* [Directions for this task]
Copy out the entries below, from the line with "green circle at (46, 157): moved 2 px right" to the line with "red star at", including both of those lines. Leave the pictures out of your answer.

* [Entries supplied]
══════════════════════════════
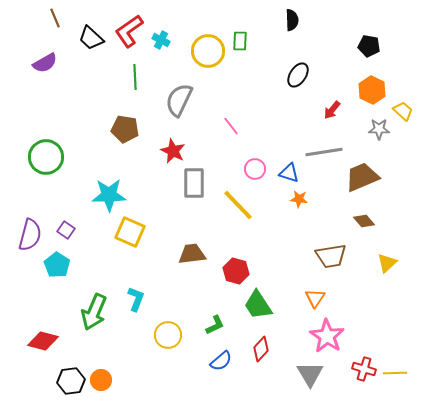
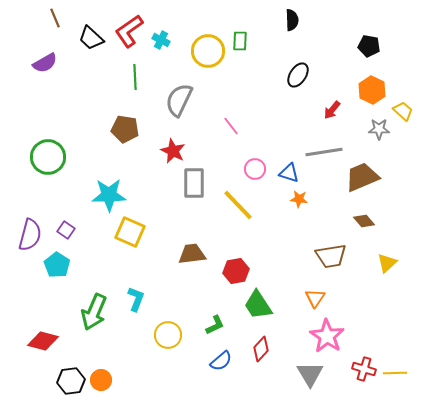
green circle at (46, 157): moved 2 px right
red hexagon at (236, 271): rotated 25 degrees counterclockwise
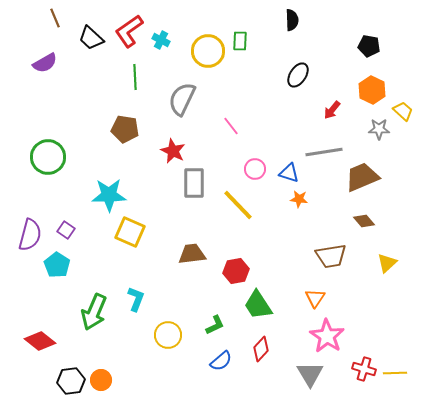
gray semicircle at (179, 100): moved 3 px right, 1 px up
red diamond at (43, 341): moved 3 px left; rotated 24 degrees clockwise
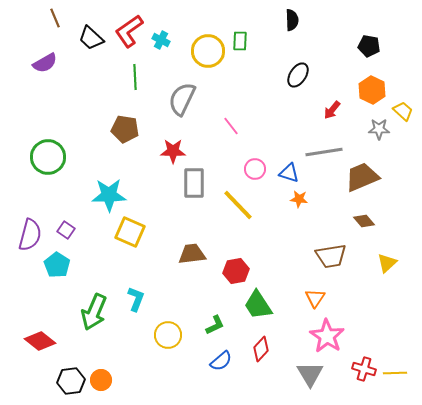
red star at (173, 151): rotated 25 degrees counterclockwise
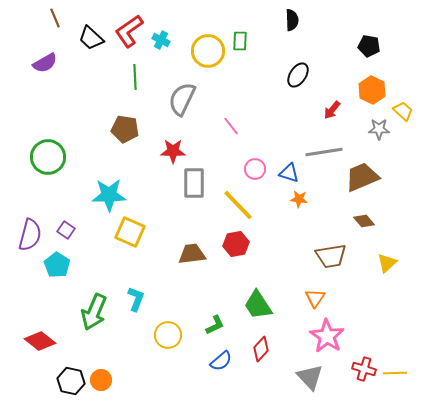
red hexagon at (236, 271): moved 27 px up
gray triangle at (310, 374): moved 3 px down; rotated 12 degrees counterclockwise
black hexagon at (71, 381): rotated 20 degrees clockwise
══════════════════════════════
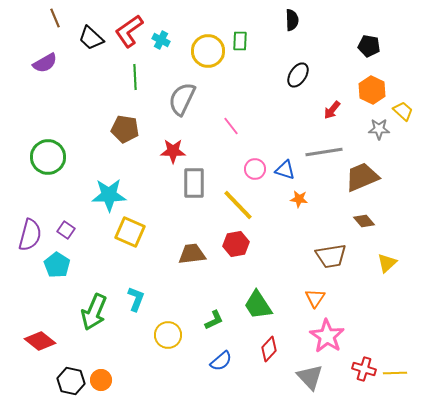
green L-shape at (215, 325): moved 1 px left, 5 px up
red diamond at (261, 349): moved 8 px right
══════════════════════════════
* [Final result]
green circle at (46, 157): moved 2 px right
red hexagon at (236, 271): rotated 25 degrees counterclockwise
gray semicircle at (179, 100): moved 3 px right, 1 px up
red diamond at (43, 341): moved 3 px left; rotated 24 degrees clockwise
red star at (173, 151): rotated 25 degrees counterclockwise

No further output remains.